Work to be completed -> Every picture stays out; everything else in the listing below is to be returned exactly.

Material for the task ->
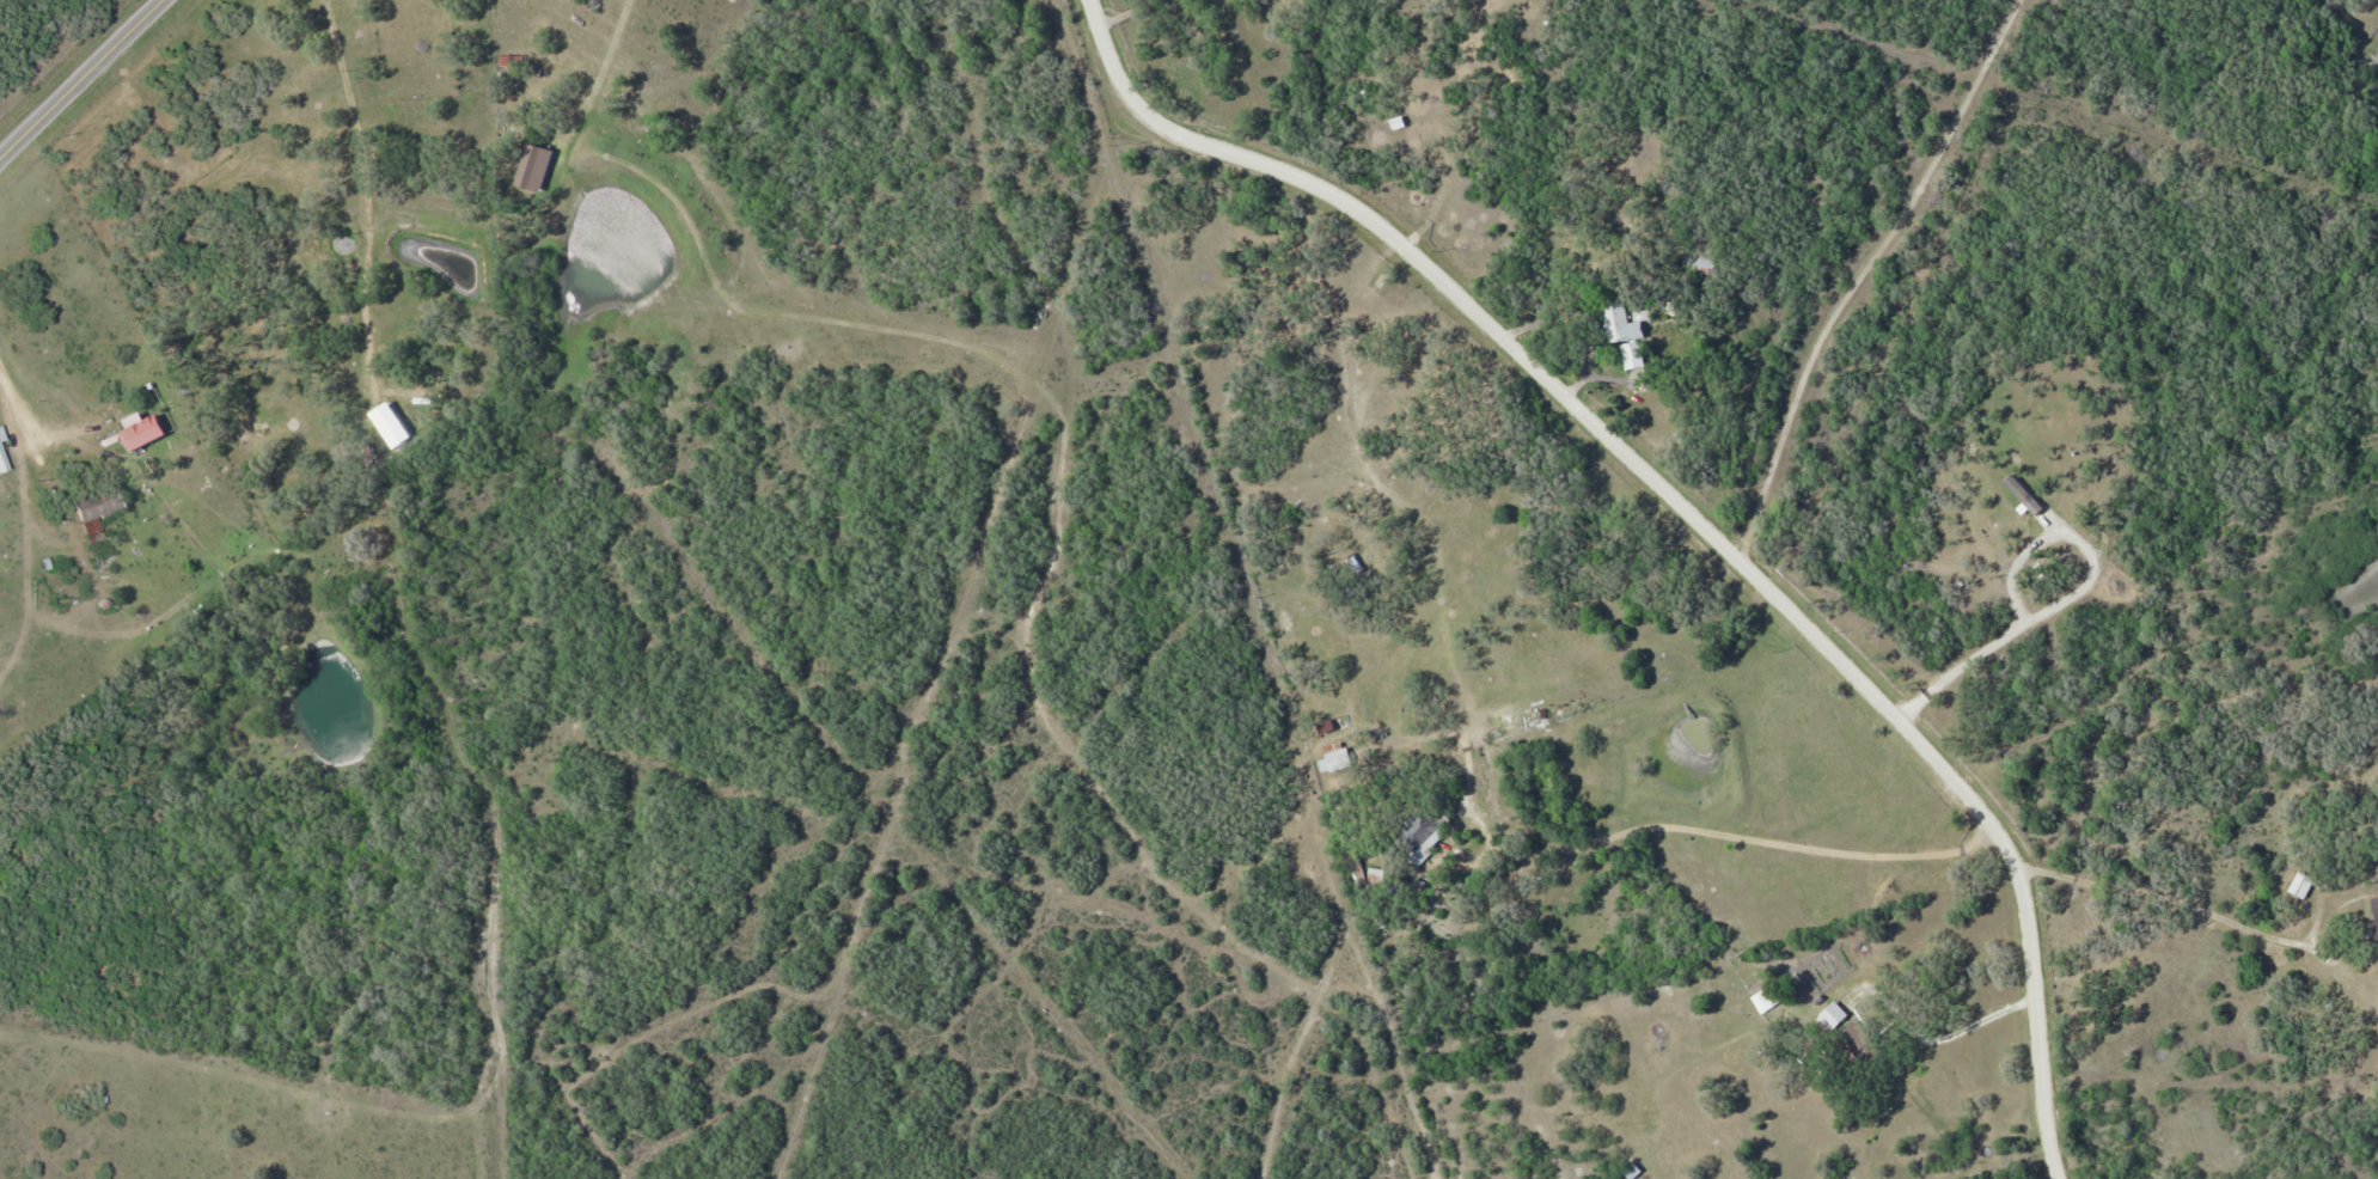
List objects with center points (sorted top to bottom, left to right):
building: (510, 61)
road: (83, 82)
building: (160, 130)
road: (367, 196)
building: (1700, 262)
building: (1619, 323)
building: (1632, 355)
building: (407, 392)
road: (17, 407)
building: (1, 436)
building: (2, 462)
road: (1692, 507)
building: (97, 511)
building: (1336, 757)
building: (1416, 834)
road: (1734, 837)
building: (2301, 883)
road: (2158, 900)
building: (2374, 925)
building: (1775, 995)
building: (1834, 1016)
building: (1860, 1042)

Response to the task ->
List objects with center points (sorted top to bottom, left to right):
building: (510, 61)
road: (83, 82)
building: (160, 130)
road: (367, 196)
building: (1700, 262)
building: (1619, 323)
building: (1632, 355)
building: (407, 392)
road: (17, 407)
building: (1, 436)
building: (2, 462)
road: (1692, 507)
building: (97, 511)
building: (1336, 757)
building: (1416, 834)
road: (1734, 837)
building: (2301, 883)
road: (2158, 900)
building: (2374, 925)
building: (1775, 995)
building: (1834, 1016)
building: (1860, 1042)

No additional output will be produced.